Task instructions =
The records below hold a stretch from the line with "(141, 153) = (247, 492): purple fork -> none" through the line with "(694, 237) = (1348, 242): yellow"; return exactly those lines, ends included, and nothing more.

Data extract =
*****

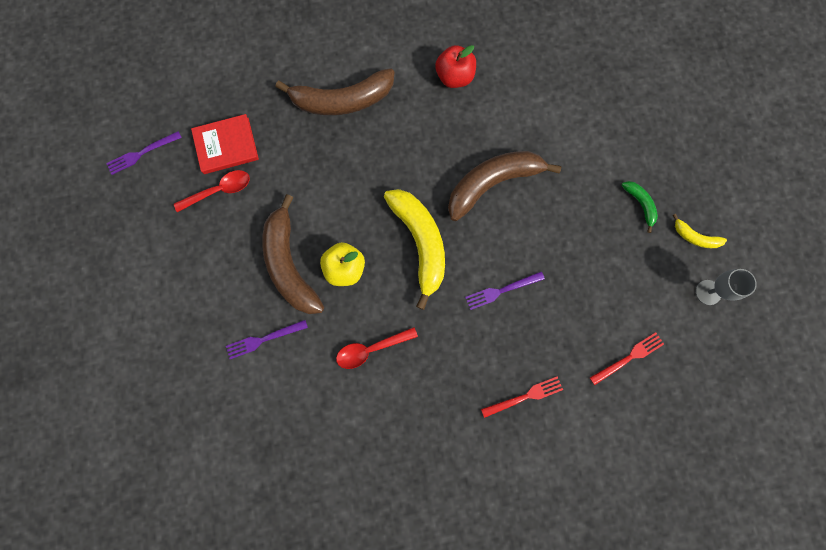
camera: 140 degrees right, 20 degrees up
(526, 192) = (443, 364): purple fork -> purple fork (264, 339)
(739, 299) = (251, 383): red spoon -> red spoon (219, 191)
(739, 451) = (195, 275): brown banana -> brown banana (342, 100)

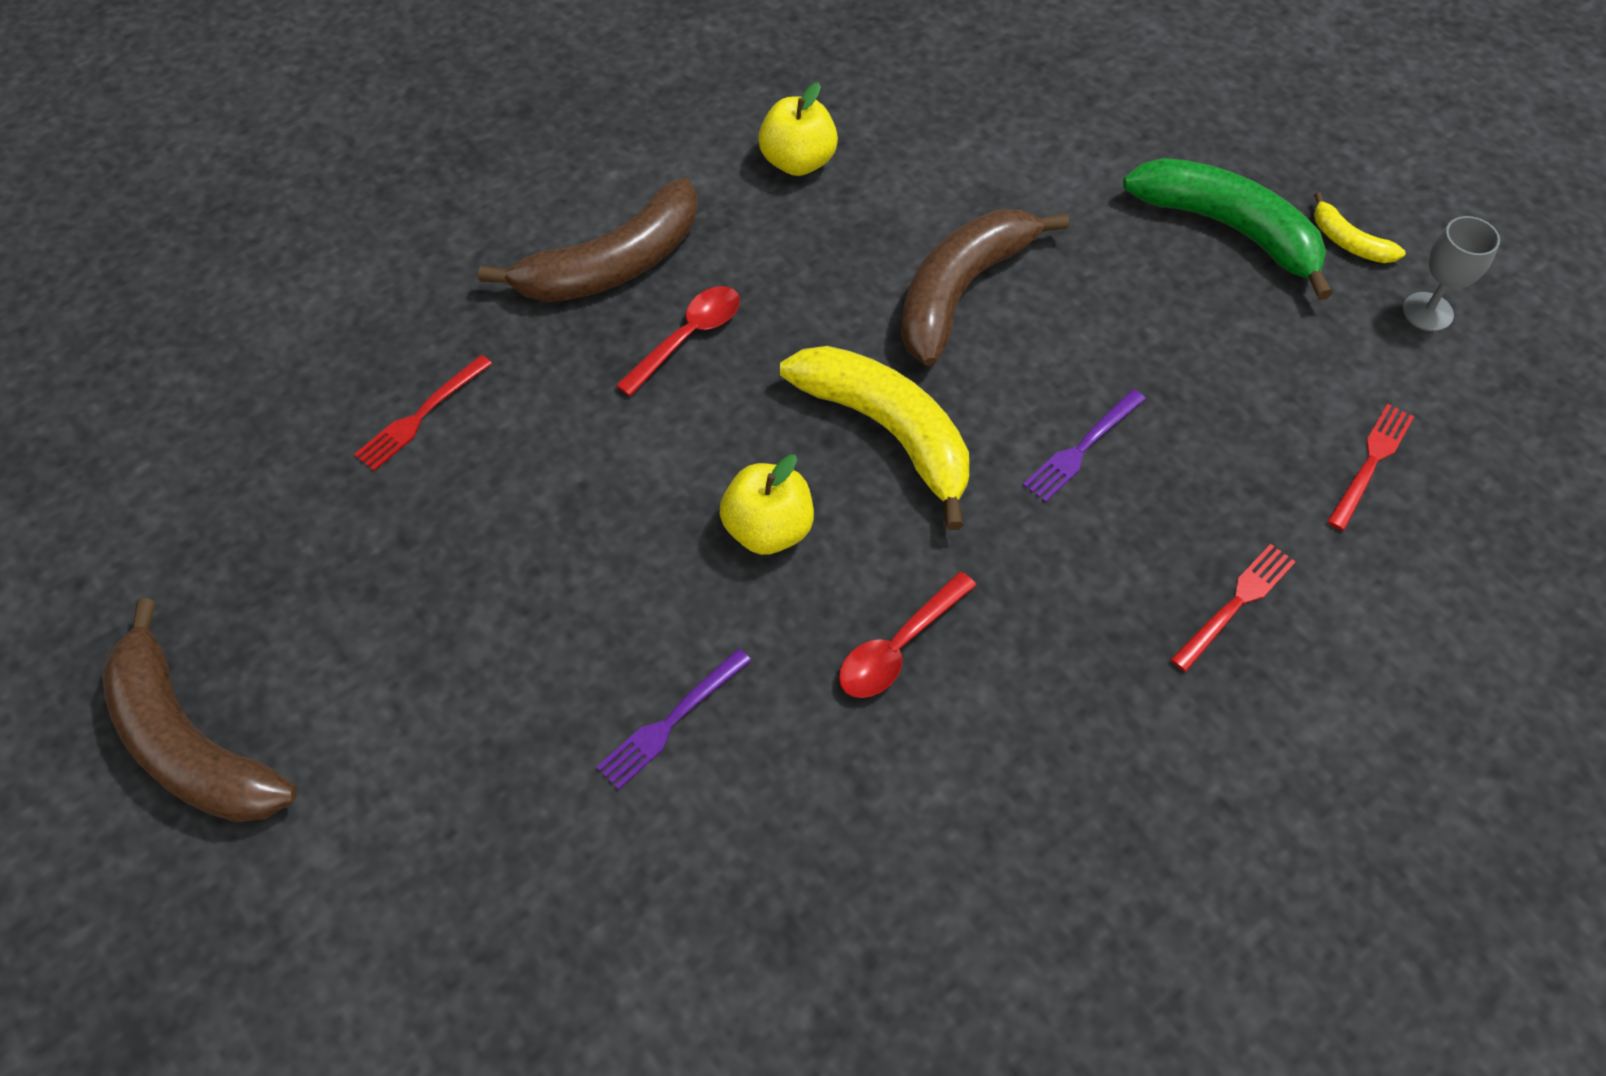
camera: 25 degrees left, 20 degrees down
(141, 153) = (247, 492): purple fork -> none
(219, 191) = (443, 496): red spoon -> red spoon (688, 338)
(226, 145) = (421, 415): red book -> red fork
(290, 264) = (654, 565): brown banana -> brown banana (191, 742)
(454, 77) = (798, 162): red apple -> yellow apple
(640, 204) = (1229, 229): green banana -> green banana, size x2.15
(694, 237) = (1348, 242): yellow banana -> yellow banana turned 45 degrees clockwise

*****

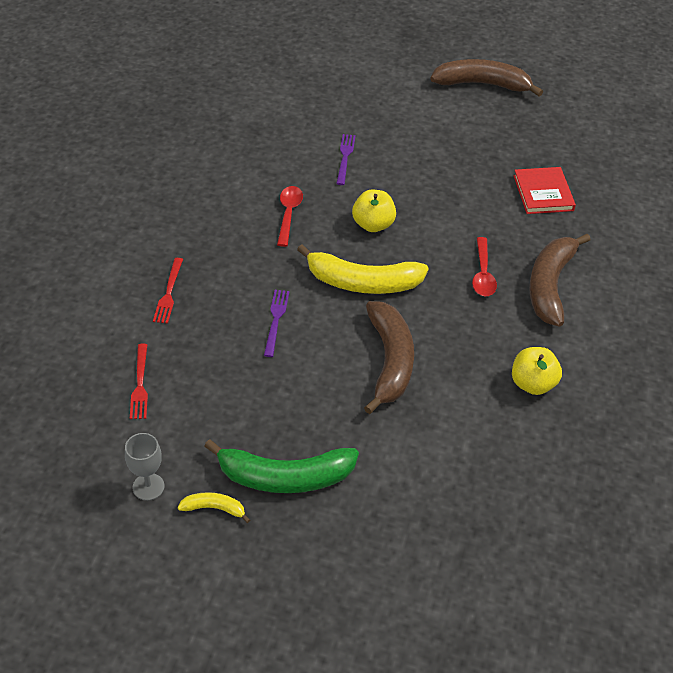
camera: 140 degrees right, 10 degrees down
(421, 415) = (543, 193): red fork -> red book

*****

Exercise response =
(141, 153) = (247, 492): purple fork -> none
(219, 191) = (443, 496): red spoon -> red spoon (688, 338)
(226, 145) = (421, 415): red book -> red fork
(290, 264) = (654, 565): brown banana -> brown banana (191, 742)
(454, 77) = (798, 162): red apple -> yellow apple
(640, 204) = (1229, 229): green banana -> green banana, size x2.15
(694, 237) = (1348, 242): yellow banana -> yellow banana turned 45 degrees clockwise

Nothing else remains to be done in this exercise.